Spatial grounding data
==*==

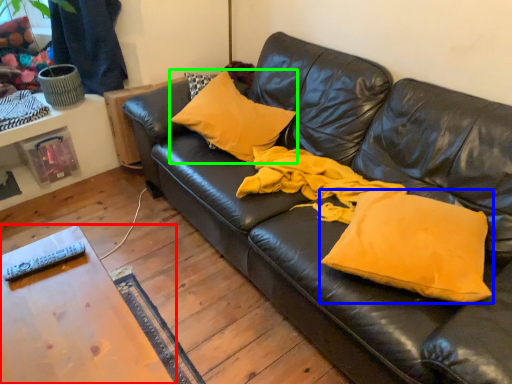
Question: Considering the real-world distances, which object is farthest from table (highlighted by a red box)? pillow (highlighted by a blue box) or pillow (highlighted by a green box)?

Choices:
 (A) pillow
 (B) pillow

Answer: (B)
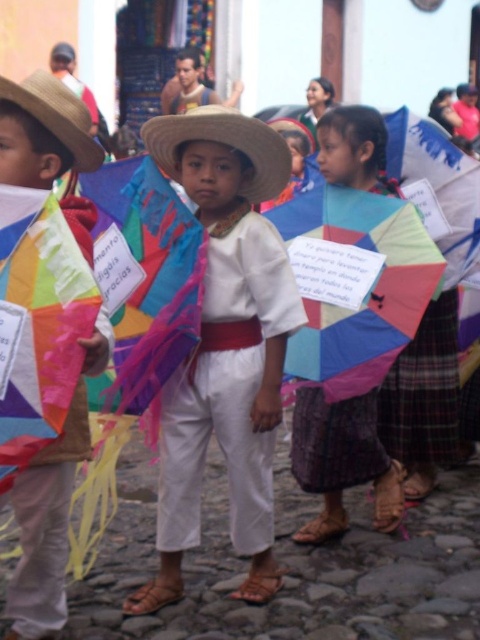
You are a photographer trying to capture the entire multicolored paper kite at center and the straw hat at center in one frame. Given that your camera has a fixed focal length, which object should you focus on first to ensure both are in the frame?

The multicolored paper kite at center is wider than the straw hat at center, so you should focus on the multicolored paper kite at center first to ensure both fit within the frame.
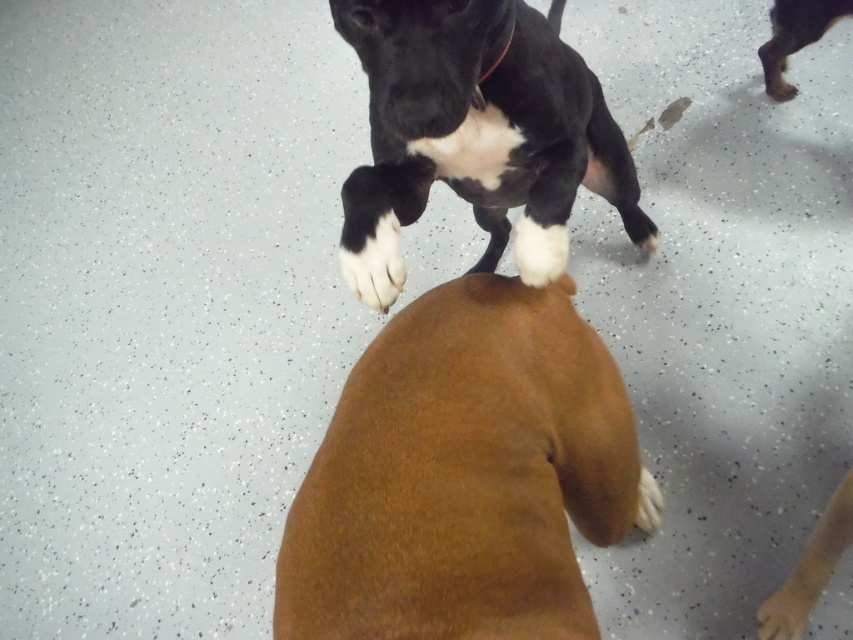
You are a dog trainer who needs to ensure the dogs are spaced appropriately for safety. The safety guideline requires at least 30 inches between dogs during training sessions. Based on the scene, are the black smooth dog at upper center and the brown fur dog at upper right meeting this requirement?

The distance between the black smooth dog at upper center and the brown fur dog at upper right is 31.11 inches, which exceeds the minimum requirement of 30 inches. Therefore, they are meeting the safety guideline.

You are a dog trainer observing the scene. You need to determine the relative positions of the white matte paw at center and the black nylon neckband at upper center. Based on the spatial relationship between them, which object is higher in the image?

The white matte paw at center is taller than the black nylon neckband at upper center, so the white matte paw at center is higher in the image.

==*==

TASK DIRECTIONS >> Rewrite everything from the line containing "Answer: (B)" down to the end of the records, replacing "dog trainer" with "kennel worker" and keeping all else unchanged. Leave the pictures out of your answer.

ANSWER BELOW >>
Answer: (B)
You are a photographer trying to capture the entire multicolored paper kite at center and the straw hat at center in one frame. Given that your camera has a fixed focal length, which object should you focus on first to ensure both are in the frame?

The multicolored paper kite at center is wider than the straw hat at center, so you should focus on the multicolored paper kite at center first to ensure both fit within the frame.
You are a kennel worker who needs to ensure the dogs are spaced appropriately for safety. The safety guideline requires at least 30 inches between dogs during training sessions. Based on the scene, are the black smooth dog at upper center and the brown fur dog at upper right meeting this requirement?

The distance between the black smooth dog at upper center and the brown fur dog at upper right is 31.11 inches, which exceeds the minimum requirement of 30 inches. Therefore, they are meeting the safety guideline.

You are a kennel worker observing the scene. You need to determine the relative positions of the white matte paw at center and the black nylon neckband at upper center. Based on the spatial relationship between them, which object is higher in the image?

The white matte paw at center is taller than the black nylon neckband at upper center, so the white matte paw at center is higher in the image.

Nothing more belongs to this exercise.